• Your goal
Look below for the line that has "(468, 184) = (396, 400): red"; output exactly from it through the line that has "(530, 292) = (481, 344): turquoise", and leave the pictures out.

• Working data
■ ■ ■ ■ ■ ■ ■

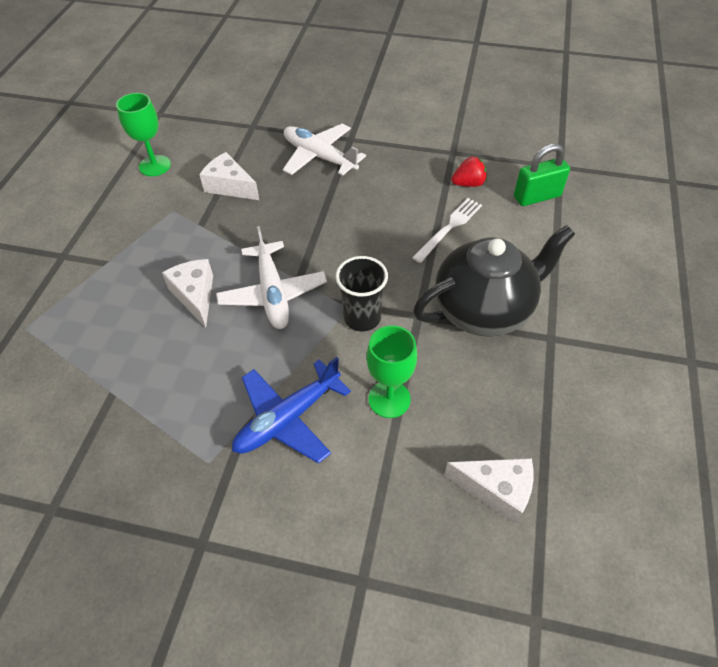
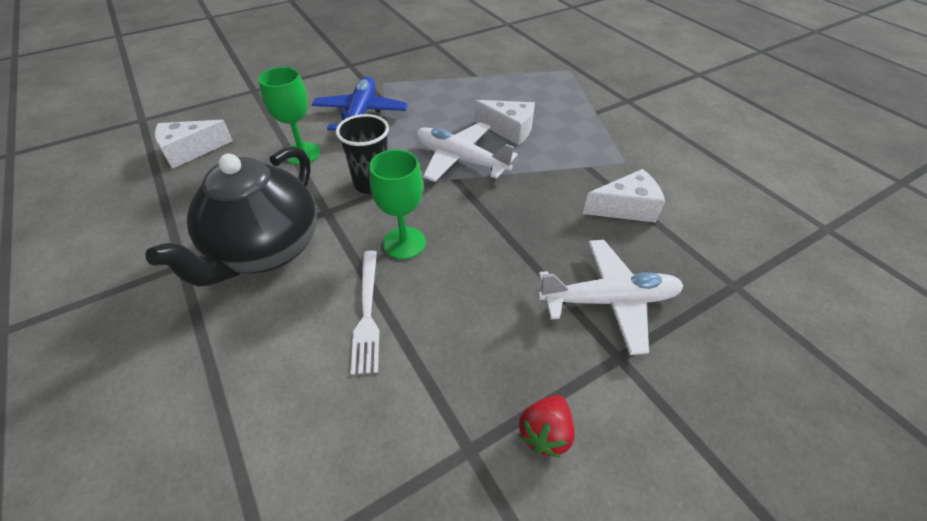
camera: 135 degrees right, 5 degrees down
(155, 166) = (712, 182): green goblet -> green goblet (404, 243)
(468, 184) = (396, 400): red strawberry -> red strawberry (545, 433)
(537, 196) = (278, 454): green padlock -> none

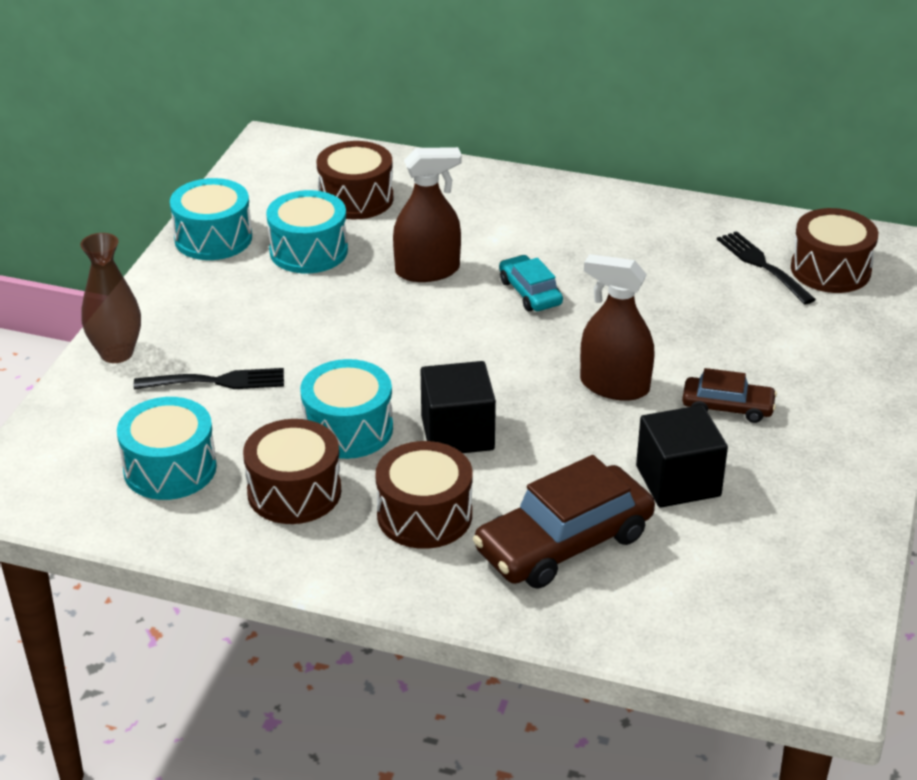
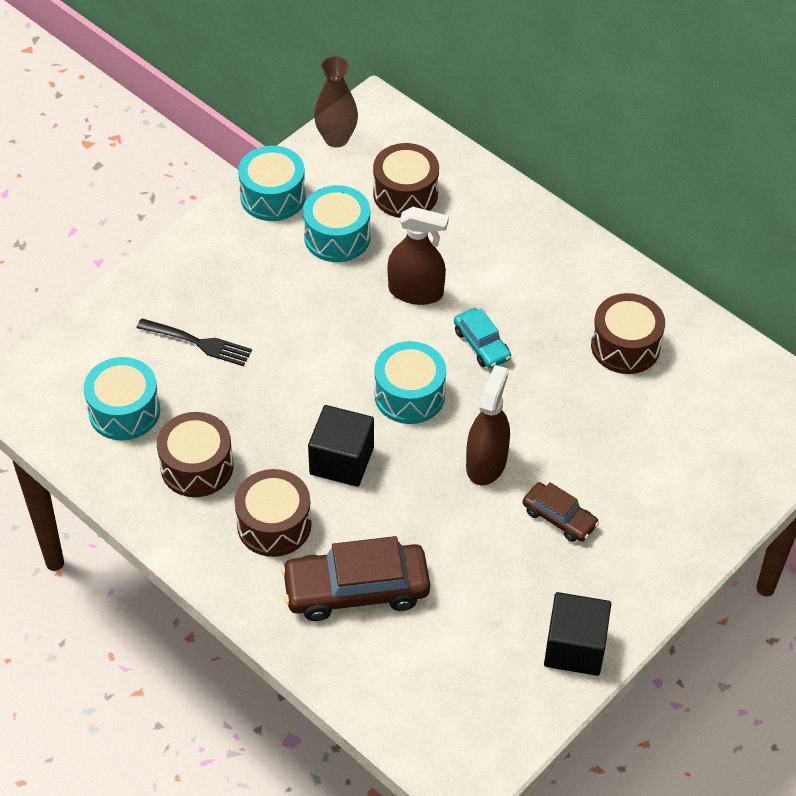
camera: 25 degrees right, 15 degrees up
(117, 353) = (143, 288): brown vase -> brown vase (336, 138)
(348, 429) = (266, 425): turquoise drum -> turquoise drum (409, 395)
(530, 292) = (481, 344): turquoise car -> turquoise car turned 150 degrees clockwise
(614, 386) = (486, 463): brown spray bottle -> brown spray bottle turned 60 degrees clockwise
(678, 481) = (474, 570): black cube -> black cube (575, 647)
(763, 265) = (688, 388): black fork -> none
(830, 270) = (742, 414): brown drum -> brown drum (625, 346)

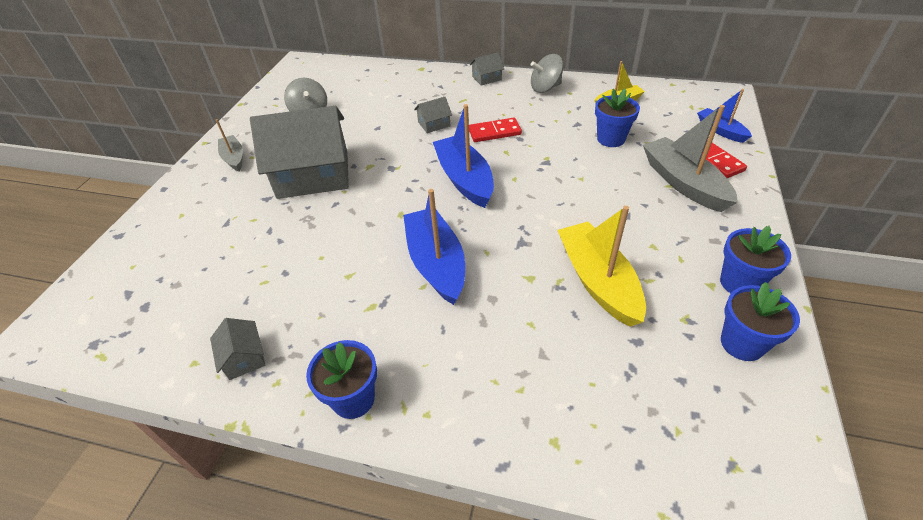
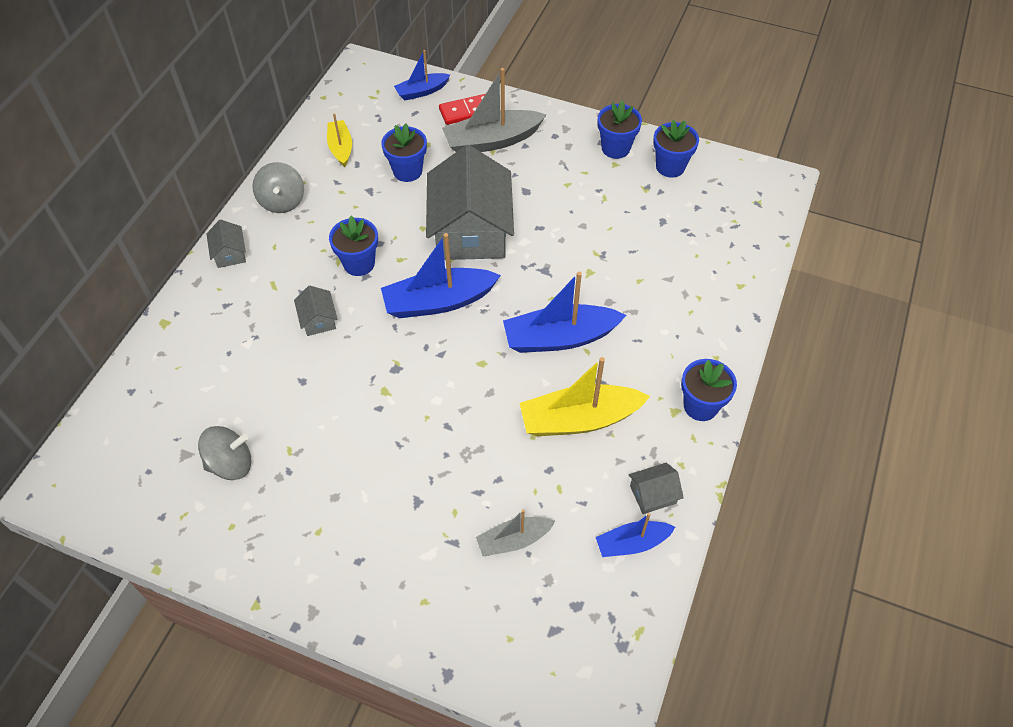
camera: 85 degrees left, 10 degrees up
(193, 343) = (632, 543): none -> blue boat
(234, 158) = (313, 554): grey boat -> grey boat (513, 540)
(313, 174) = (384, 451): grey house -> grey house (470, 230)
(494, 132) = (359, 263): red domino -> blue flower pot
(597, 281) = (600, 228): yellow boat -> yellow boat (579, 419)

■ ■ ■ ■ ■ ■ ■

• Solution to this problem
(468, 184) = (396, 400): red strawberry -> red strawberry (545, 433)
(537, 196) = (278, 454): green padlock -> none

camera: 25 degrees right, 15 degrees up
(117, 353) = (143, 288): brown vase -> brown vase (336, 138)
(348, 429) = (266, 425): turquoise drum -> turquoise drum (409, 395)
(530, 292) = (481, 344): turquoise car -> turquoise car turned 150 degrees clockwise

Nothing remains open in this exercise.